• [Work order]: Every record needs to come back as written, except for the pictures.
[[ Supplied data open ]]
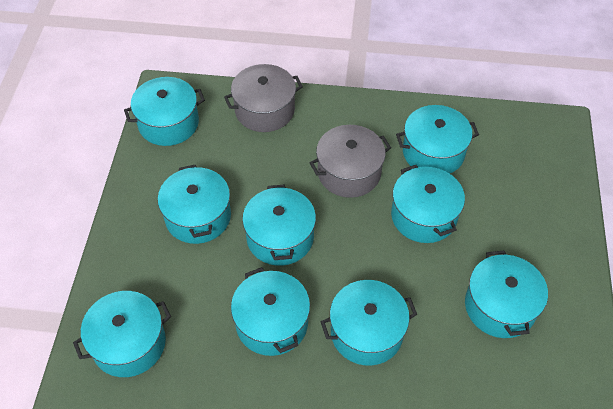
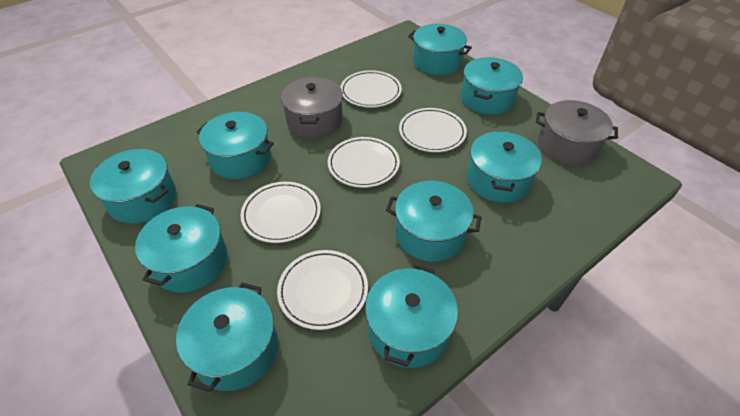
white plate: none = 0 -> [240,182,321,243] [277,250,368,330] [328,137,400,188] [340,70,402,108] [399,108,467,152] = 5

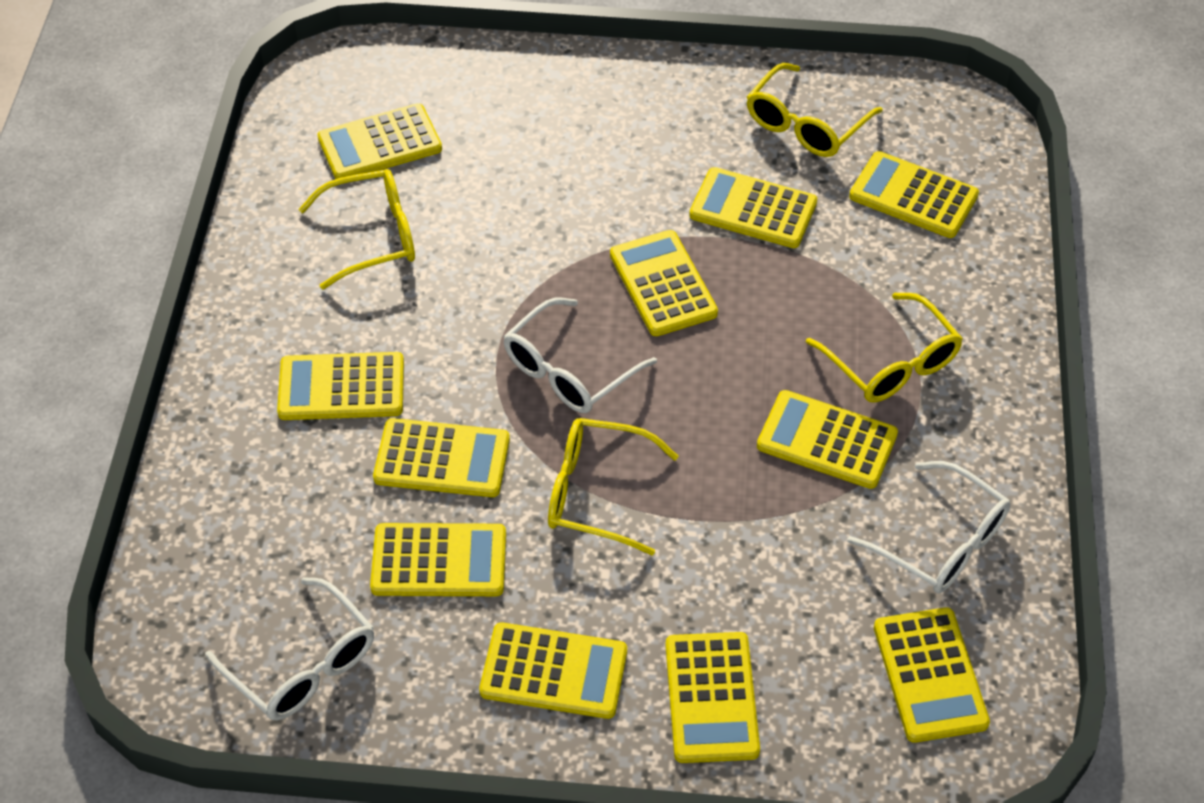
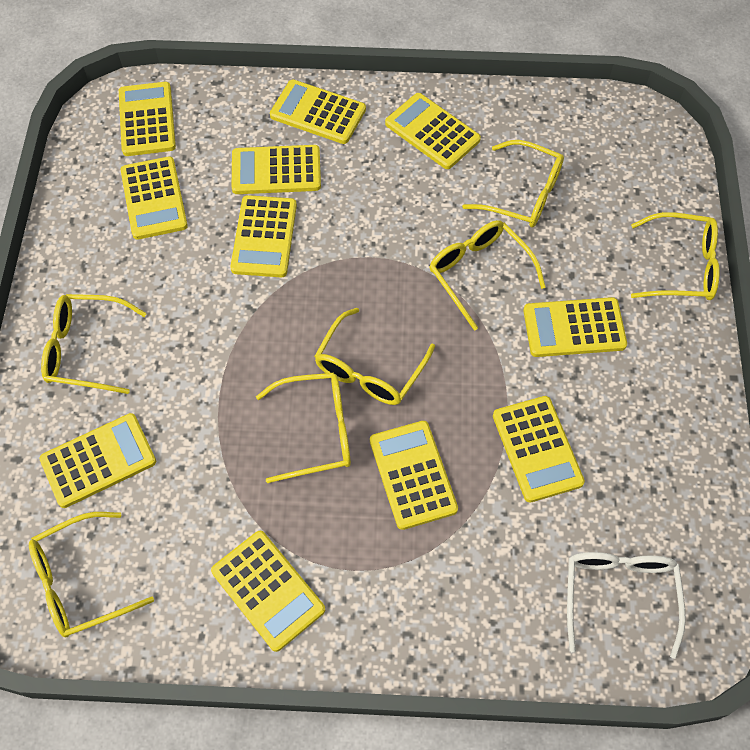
white glasses: [205,577,374,721] [503,298,657,413] [847,461,1010,594] = 3 -> [567,552,686,659] = 1
yellow glasses: [299,169,415,290] [548,418,679,556] [747,63,883,157] [806,293,963,403] = 4 -> [29,512,154,637] [41,294,147,394] [256,373,351,483] [314,308,435,405] [429,220,546,331] [462,140,564,228] [631,212,720,300] = 7

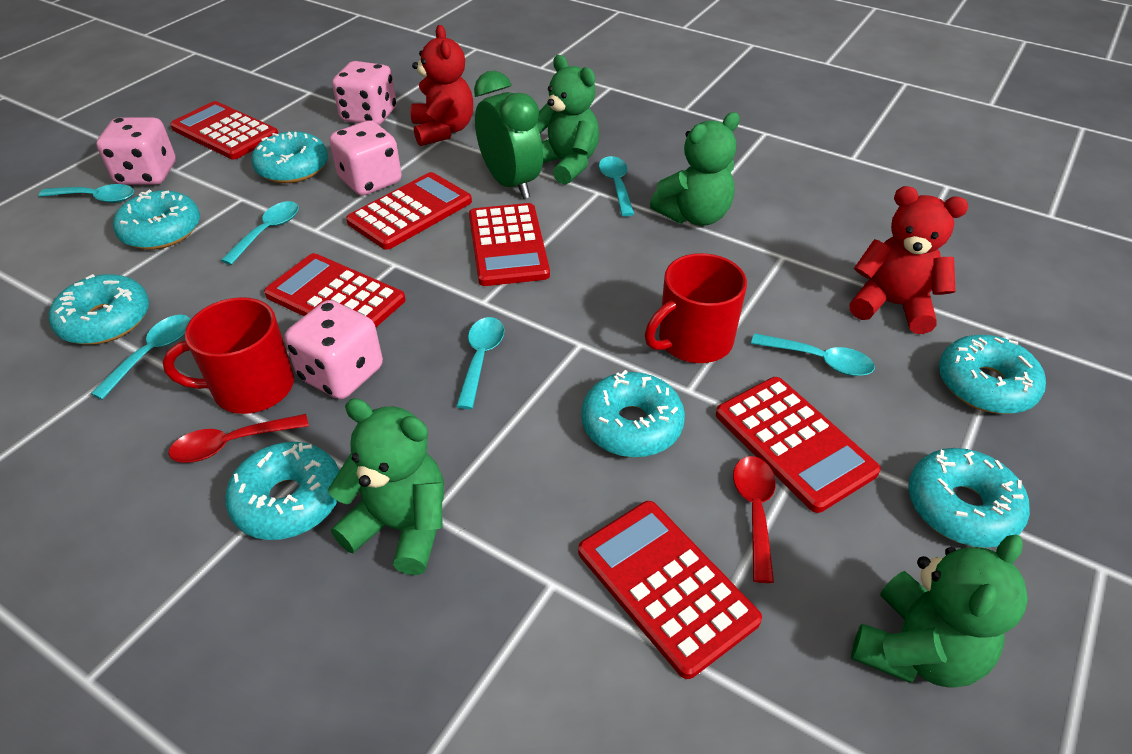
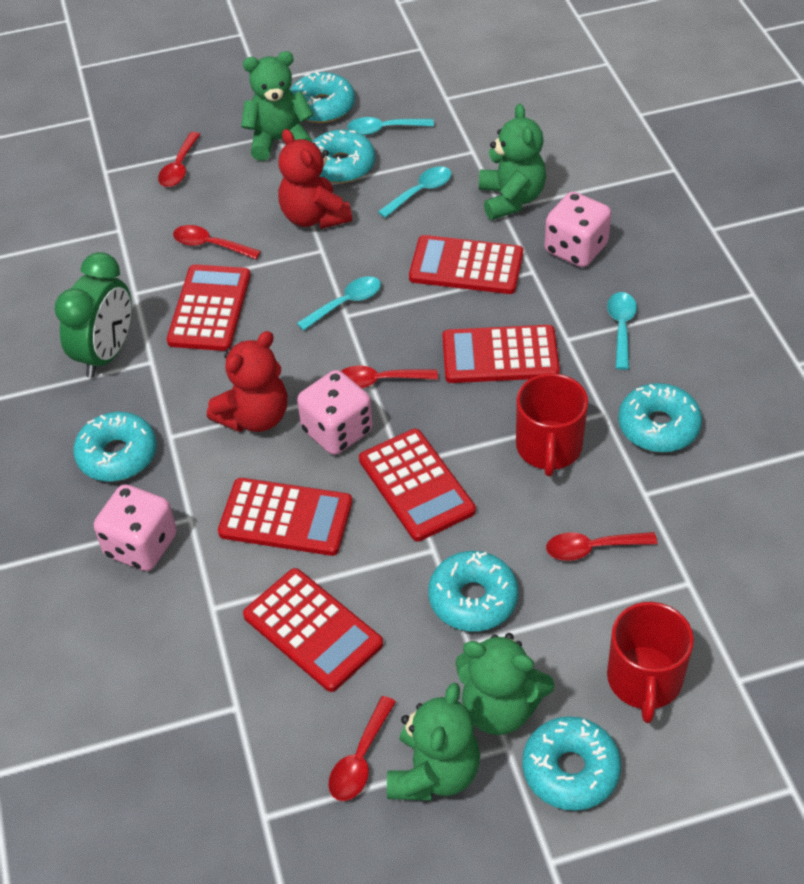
pink dice: [96,117,176,185] [284,300,383,399] [329,120,402,196] [332,61,396,125] = 4 -> [94,484,177,571] [297,370,373,455] [545,192,611,267] = 3
red spoon: [168,414,309,462] [733,456,776,583] = 2 -> [158,132,201,187] [173,225,261,259] [328,696,396,801] [341,366,438,388] [546,532,657,561] = 5
turquoise donut: [49,274,149,345] [113,190,200,250] [225,442,339,540] [251,131,328,183] [581,370,685,457] [908,448,1030,548] [939,335,1046,414] = 7 -> [73,412,157,482] [290,72,355,123] [312,130,375,183] [428,551,518,631] [522,716,621,811] [618,383,702,452] = 6
turquoise spoon: [39,184,134,203] [91,315,190,400] [221,201,299,265] [456,317,505,409] [599,156,634,216] [751,333,875,376] = 6 -> [297,276,381,331] [347,117,434,135] [378,166,451,218] [607,292,637,370] = 4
[[ Supplied data closed ]]
• [Task solution]:
white plate: none = 0 -> [240,182,321,243] [277,250,368,330] [328,137,400,188] [340,70,402,108] [399,108,467,152] = 5

white glasses: [205,577,374,721] [503,298,657,413] [847,461,1010,594] = 3 -> [567,552,686,659] = 1
yellow glasses: [299,169,415,290] [548,418,679,556] [747,63,883,157] [806,293,963,403] = 4 -> [29,512,154,637] [41,294,147,394] [256,373,351,483] [314,308,435,405] [429,220,546,331] [462,140,564,228] [631,212,720,300] = 7

pink dice: [96,117,176,185] [284,300,383,399] [329,120,402,196] [332,61,396,125] = 4 -> [94,484,177,571] [297,370,373,455] [545,192,611,267] = 3
red spoon: [168,414,309,462] [733,456,776,583] = 2 -> [158,132,201,187] [173,225,261,259] [328,696,396,801] [341,366,438,388] [546,532,657,561] = 5
turquoise donut: [49,274,149,345] [113,190,200,250] [225,442,339,540] [251,131,328,183] [581,370,685,457] [908,448,1030,548] [939,335,1046,414] = 7 -> [73,412,157,482] [290,72,355,123] [312,130,375,183] [428,551,518,631] [522,716,621,811] [618,383,702,452] = 6
turquoise spoon: [39,184,134,203] [91,315,190,400] [221,201,299,265] [456,317,505,409] [599,156,634,216] [751,333,875,376] = 6 -> [297,276,381,331] [347,117,434,135] [378,166,451,218] [607,292,637,370] = 4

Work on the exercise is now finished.